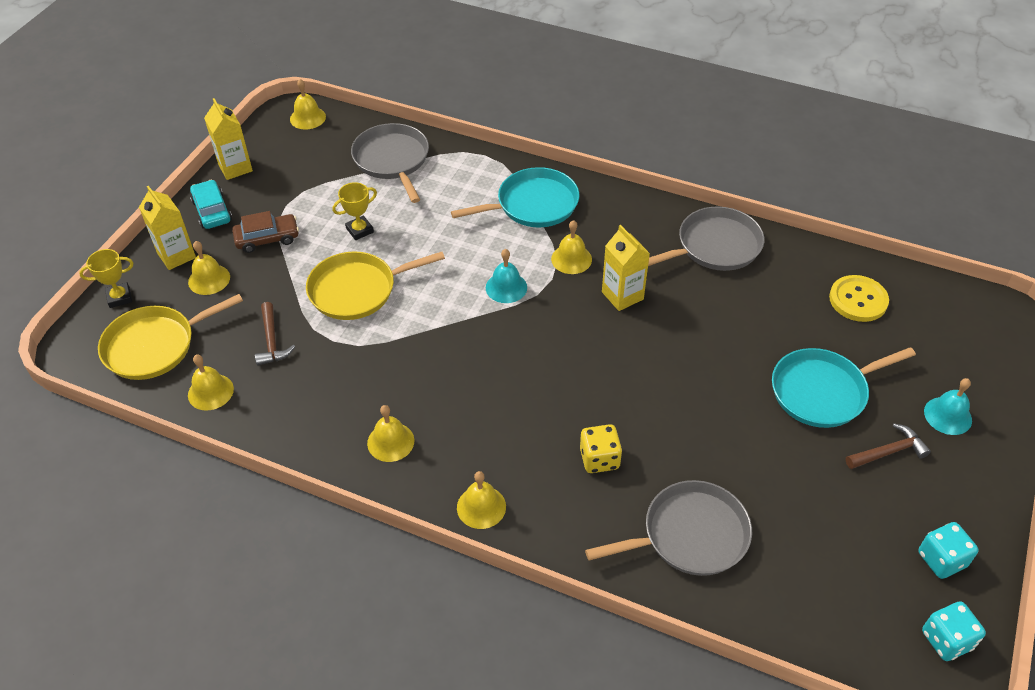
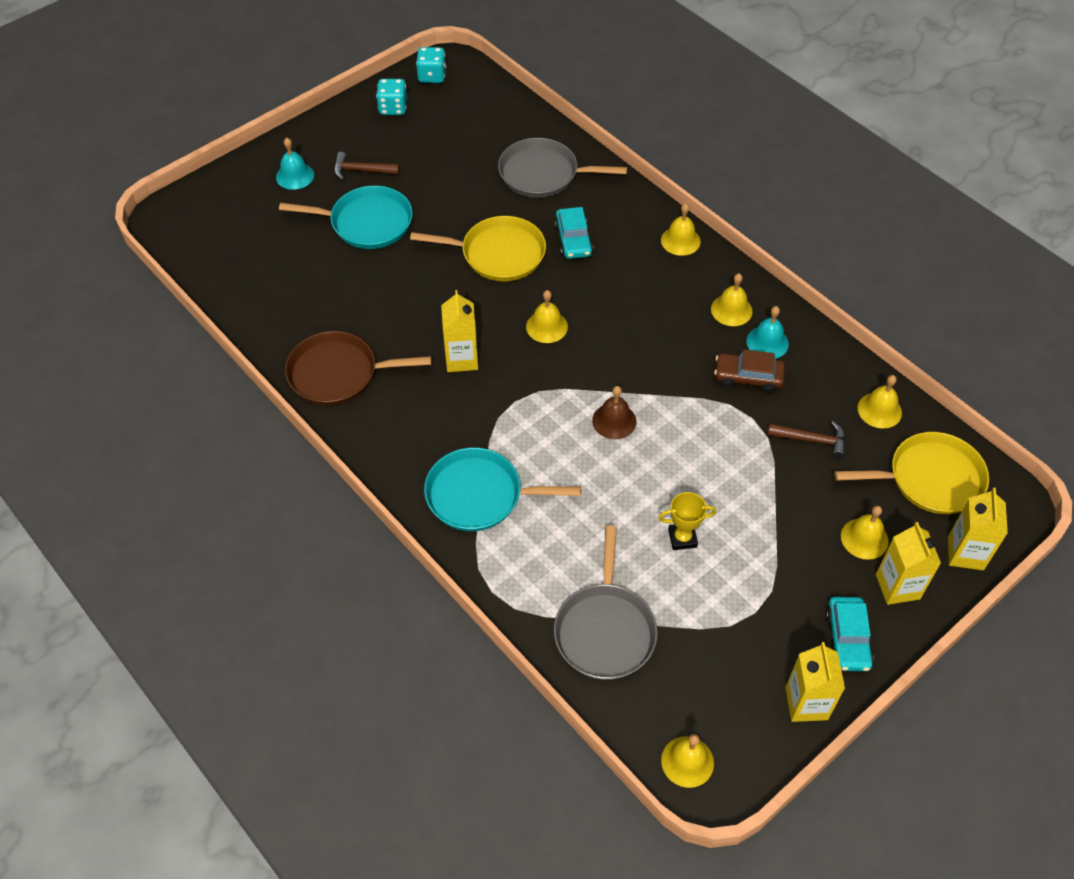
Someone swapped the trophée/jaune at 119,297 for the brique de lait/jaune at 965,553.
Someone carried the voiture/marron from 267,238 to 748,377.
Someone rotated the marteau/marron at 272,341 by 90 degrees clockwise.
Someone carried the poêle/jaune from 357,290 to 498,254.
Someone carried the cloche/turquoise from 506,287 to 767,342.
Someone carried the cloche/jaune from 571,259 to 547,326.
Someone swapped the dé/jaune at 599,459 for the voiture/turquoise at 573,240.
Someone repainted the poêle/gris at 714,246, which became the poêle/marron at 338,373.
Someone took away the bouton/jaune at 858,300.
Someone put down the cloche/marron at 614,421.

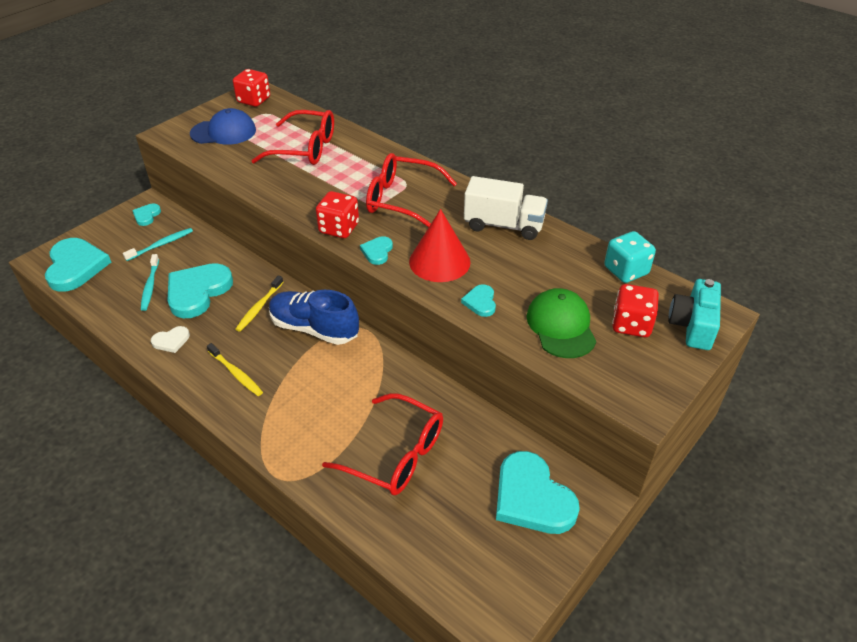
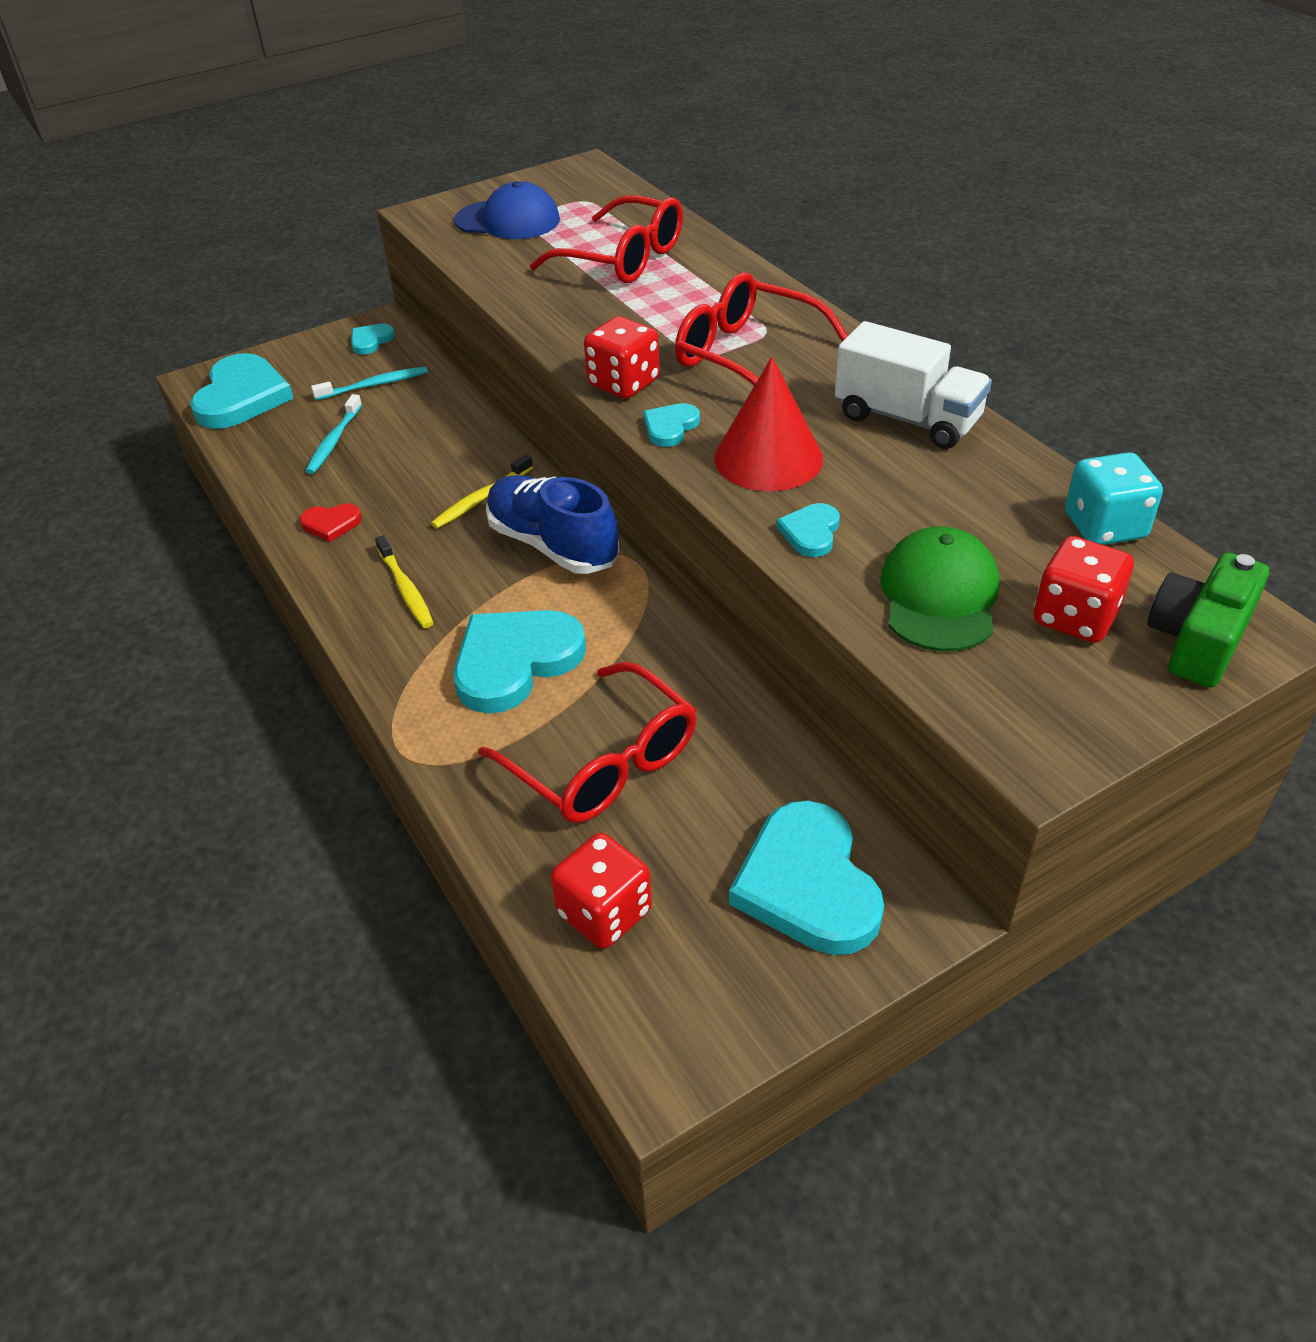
Someone repainted the cœur/blanc at 171,341, which became the cœur/rouge at 331,524.
Someone carried the cœur/turquoise from 198,292 to 515,662.
Someone carried the dé/rouge from 254,100 to 604,912.
Someone repainted the appareil photo/turquoise at 693,325, which became the appareil photo/vert at 1198,640.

● ● ● ●

Display each line of the data where "jaune" occurs.

Final answer ->
Someone swapped the trophée/jaune at 119,297 for the brique de lait/jaune at 965,553.
Someone carried the poêle/jaune from 357,290 to 498,254.
Someone carried the cloche/jaune from 571,259 to 547,326.
Someone swapped the dé/jaune at 599,459 for the voiture/turquoise at 573,240.
Someone took away the bouton/jaune at 858,300.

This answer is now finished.